__Directions for this task__. Pull out every line in the rows below that contains the string "visible", copying each one in full. The match is case-sensitive.

__Information supplied__.

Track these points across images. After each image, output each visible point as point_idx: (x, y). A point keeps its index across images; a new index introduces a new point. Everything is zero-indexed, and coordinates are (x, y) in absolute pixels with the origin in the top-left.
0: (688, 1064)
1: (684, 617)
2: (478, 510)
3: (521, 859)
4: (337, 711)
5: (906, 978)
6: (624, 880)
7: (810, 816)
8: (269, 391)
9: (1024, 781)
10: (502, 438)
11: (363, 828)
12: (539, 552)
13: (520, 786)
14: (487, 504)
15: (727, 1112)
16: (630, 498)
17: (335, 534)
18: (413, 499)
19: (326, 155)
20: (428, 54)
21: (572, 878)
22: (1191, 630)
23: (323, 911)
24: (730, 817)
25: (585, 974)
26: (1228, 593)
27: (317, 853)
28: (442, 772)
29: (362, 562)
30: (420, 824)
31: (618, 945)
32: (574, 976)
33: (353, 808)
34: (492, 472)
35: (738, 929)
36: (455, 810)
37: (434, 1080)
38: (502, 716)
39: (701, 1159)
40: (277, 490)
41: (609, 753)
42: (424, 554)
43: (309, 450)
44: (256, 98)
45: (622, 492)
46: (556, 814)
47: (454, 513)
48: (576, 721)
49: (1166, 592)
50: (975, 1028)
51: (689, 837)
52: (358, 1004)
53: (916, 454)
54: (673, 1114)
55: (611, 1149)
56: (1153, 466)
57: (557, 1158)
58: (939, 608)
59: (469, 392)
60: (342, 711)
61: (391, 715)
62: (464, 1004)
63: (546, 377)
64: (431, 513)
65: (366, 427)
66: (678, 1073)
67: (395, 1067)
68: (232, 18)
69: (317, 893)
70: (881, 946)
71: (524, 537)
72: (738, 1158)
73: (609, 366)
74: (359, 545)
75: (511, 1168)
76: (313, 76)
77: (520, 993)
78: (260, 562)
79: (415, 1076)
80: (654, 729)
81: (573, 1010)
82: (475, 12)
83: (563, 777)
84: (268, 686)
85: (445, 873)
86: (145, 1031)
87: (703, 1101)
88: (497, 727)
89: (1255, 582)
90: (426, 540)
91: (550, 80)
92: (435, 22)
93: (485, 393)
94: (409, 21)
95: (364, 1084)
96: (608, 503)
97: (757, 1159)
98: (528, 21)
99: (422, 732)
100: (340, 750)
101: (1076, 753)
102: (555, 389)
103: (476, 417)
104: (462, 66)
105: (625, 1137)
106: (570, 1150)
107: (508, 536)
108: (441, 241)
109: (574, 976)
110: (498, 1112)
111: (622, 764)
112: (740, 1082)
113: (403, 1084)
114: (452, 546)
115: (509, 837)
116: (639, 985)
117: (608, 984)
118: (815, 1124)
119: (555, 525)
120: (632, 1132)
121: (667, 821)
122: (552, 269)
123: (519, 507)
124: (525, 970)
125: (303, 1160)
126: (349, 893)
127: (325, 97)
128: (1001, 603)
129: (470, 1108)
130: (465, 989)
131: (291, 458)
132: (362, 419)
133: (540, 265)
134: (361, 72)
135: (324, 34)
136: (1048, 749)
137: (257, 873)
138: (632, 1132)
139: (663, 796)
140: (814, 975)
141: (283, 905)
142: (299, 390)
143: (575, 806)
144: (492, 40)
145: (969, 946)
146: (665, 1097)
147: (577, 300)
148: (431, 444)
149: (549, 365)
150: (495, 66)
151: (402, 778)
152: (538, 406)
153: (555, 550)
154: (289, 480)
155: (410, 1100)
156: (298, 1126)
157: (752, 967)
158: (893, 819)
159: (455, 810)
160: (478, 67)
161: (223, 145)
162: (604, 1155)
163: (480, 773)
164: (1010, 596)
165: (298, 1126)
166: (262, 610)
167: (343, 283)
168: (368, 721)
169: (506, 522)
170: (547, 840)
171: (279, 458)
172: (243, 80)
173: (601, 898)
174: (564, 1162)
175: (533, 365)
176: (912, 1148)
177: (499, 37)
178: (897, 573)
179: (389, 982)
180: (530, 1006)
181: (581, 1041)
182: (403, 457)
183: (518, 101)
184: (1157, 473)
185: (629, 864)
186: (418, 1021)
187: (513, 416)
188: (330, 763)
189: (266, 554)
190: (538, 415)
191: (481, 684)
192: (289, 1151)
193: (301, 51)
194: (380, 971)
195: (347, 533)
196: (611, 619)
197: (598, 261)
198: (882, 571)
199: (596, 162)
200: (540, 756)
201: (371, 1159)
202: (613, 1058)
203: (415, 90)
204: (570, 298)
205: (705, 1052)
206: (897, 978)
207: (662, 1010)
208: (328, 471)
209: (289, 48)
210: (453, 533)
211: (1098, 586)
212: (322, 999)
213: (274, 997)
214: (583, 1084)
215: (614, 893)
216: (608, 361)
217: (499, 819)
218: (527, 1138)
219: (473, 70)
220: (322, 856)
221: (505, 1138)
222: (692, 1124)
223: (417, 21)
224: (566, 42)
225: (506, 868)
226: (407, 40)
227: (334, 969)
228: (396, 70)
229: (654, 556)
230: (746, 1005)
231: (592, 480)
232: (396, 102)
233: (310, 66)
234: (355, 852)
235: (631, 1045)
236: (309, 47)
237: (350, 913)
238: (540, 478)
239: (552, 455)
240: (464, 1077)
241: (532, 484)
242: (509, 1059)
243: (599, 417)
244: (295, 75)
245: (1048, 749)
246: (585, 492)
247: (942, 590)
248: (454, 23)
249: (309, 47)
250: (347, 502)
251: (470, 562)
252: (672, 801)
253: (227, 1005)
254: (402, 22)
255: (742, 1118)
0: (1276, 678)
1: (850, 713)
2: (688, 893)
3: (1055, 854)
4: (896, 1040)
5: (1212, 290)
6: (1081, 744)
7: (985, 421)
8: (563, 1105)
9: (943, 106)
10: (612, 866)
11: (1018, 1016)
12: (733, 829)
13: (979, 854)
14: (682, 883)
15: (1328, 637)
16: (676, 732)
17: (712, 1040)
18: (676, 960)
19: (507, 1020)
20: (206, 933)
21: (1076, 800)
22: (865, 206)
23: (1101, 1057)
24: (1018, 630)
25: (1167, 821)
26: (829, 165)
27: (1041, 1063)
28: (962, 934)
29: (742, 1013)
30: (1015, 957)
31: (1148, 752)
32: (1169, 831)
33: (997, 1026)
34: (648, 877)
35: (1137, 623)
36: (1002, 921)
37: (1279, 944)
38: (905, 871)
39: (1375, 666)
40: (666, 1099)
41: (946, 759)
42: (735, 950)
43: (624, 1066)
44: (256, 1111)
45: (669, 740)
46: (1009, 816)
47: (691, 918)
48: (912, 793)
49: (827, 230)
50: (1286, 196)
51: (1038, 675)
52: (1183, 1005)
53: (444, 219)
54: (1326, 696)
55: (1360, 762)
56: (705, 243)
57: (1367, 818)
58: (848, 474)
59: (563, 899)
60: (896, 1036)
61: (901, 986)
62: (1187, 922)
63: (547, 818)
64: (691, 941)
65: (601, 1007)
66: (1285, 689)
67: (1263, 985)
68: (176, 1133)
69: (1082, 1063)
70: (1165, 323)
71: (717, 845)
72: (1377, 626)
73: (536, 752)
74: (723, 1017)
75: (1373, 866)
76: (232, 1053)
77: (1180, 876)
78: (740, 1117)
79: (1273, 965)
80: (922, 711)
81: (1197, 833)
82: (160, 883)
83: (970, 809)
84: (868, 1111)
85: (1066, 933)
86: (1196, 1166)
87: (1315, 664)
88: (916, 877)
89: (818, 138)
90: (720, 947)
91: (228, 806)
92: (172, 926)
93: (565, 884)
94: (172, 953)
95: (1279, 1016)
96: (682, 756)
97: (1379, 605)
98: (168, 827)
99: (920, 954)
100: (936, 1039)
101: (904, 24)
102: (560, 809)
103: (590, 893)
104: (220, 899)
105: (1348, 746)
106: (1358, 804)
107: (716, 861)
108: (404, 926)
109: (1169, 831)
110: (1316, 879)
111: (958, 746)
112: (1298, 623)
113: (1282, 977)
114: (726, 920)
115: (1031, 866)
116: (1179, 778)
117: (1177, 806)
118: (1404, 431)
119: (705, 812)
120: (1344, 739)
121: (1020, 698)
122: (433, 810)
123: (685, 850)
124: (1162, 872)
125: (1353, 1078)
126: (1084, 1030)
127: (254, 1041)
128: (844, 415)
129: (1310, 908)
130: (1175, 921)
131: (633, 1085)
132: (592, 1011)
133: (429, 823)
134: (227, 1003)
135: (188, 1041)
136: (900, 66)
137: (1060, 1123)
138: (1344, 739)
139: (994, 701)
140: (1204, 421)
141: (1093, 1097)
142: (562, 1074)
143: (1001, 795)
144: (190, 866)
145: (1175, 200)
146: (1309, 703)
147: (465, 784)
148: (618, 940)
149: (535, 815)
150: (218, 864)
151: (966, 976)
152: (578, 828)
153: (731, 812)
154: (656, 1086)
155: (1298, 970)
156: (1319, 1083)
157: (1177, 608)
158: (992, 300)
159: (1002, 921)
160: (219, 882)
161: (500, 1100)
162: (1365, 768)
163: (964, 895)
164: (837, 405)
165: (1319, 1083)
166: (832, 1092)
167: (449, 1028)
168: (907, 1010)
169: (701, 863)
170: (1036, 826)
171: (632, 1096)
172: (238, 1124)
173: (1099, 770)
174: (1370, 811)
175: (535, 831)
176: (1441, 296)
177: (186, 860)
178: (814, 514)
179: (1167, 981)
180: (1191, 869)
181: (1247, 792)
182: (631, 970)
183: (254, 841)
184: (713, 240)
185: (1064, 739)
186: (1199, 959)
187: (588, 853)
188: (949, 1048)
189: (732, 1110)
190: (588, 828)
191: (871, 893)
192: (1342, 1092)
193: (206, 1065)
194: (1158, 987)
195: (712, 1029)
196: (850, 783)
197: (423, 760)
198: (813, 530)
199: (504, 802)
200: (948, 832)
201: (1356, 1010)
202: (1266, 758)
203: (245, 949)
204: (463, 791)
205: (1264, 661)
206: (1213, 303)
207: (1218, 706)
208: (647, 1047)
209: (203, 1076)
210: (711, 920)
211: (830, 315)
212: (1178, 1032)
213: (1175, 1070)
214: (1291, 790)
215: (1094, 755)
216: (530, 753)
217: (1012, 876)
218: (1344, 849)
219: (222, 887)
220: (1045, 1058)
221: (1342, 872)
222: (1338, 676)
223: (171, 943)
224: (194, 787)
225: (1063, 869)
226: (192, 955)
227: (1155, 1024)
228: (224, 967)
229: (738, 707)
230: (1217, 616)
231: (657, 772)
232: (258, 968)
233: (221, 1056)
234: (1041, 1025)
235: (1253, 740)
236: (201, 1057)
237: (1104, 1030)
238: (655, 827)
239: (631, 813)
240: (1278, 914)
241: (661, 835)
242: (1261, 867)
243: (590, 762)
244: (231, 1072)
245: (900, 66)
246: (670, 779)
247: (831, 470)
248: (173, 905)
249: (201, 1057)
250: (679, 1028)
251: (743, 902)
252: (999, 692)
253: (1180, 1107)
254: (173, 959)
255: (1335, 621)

__Finished answer__.
Track these points across images. After each image, output each visible point as point_idx: (x, y). A point keeps its index across images; a new index introduces a new point. Everything is zero-indexed, and coordinates are (x, y) in absolute pixels with the origin in the top-left.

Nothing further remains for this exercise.